Task requirements. Below are lines of data, and only some are wanted. Please repeat exactly those from the line that has "R10: 270k (GND, N7) -> 270k (N7, U3/in-)" through the line that has "D5: schottky BAT54".

Data excerpts.

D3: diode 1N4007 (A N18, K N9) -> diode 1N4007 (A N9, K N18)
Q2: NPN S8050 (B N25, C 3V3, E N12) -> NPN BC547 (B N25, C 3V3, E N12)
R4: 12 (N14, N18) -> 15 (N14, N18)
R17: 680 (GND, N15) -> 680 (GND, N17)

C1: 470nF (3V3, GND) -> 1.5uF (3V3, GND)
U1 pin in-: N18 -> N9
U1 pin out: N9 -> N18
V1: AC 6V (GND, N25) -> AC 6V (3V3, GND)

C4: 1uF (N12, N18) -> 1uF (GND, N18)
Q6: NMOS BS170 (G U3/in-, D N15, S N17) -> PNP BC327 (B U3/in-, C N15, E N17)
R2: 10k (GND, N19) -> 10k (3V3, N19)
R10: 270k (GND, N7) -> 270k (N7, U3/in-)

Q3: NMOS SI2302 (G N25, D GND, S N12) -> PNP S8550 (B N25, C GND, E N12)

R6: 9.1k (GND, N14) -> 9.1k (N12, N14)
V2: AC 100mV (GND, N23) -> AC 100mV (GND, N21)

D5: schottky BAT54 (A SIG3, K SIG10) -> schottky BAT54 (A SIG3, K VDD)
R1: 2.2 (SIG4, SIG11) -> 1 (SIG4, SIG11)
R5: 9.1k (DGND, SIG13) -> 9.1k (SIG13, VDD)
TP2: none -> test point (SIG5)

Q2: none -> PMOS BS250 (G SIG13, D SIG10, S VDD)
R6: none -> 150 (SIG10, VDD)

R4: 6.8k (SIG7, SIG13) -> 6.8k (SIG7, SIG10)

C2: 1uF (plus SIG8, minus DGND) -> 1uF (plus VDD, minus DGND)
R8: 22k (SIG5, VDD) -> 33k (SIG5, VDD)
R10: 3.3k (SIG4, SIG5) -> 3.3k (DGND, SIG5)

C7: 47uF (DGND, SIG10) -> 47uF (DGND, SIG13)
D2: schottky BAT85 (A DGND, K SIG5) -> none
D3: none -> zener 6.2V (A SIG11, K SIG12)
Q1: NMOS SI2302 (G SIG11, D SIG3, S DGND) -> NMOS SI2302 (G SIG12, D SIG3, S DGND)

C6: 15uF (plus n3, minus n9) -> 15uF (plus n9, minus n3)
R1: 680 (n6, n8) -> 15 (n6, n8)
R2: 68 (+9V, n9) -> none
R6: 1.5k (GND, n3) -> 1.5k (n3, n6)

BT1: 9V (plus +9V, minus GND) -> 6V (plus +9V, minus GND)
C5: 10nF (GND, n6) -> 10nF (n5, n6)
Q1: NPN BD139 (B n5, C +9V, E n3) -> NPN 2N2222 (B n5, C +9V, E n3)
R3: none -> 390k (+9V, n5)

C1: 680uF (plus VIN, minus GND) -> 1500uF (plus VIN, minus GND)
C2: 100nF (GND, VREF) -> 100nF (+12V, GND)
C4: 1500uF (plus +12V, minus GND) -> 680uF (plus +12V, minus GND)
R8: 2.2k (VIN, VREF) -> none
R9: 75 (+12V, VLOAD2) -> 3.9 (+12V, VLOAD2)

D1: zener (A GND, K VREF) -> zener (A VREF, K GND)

Reply.
R10: 270k (GND, N7) -> 270k (N7, U3/in-)

Q3: NMOS SI2302 (G N25, D GND, S N12) -> PNP S8550 (B N25, C GND, E N12)

R6: 9.1k (GND, N14) -> 9.1k (N12, N14)
V2: AC 100mV (GND, N23) -> AC 100mV (GND, N21)

D5: schottky BAT54 (A SIG3, K SIG10) -> schottky BAT54 (A SIG3, K VDD)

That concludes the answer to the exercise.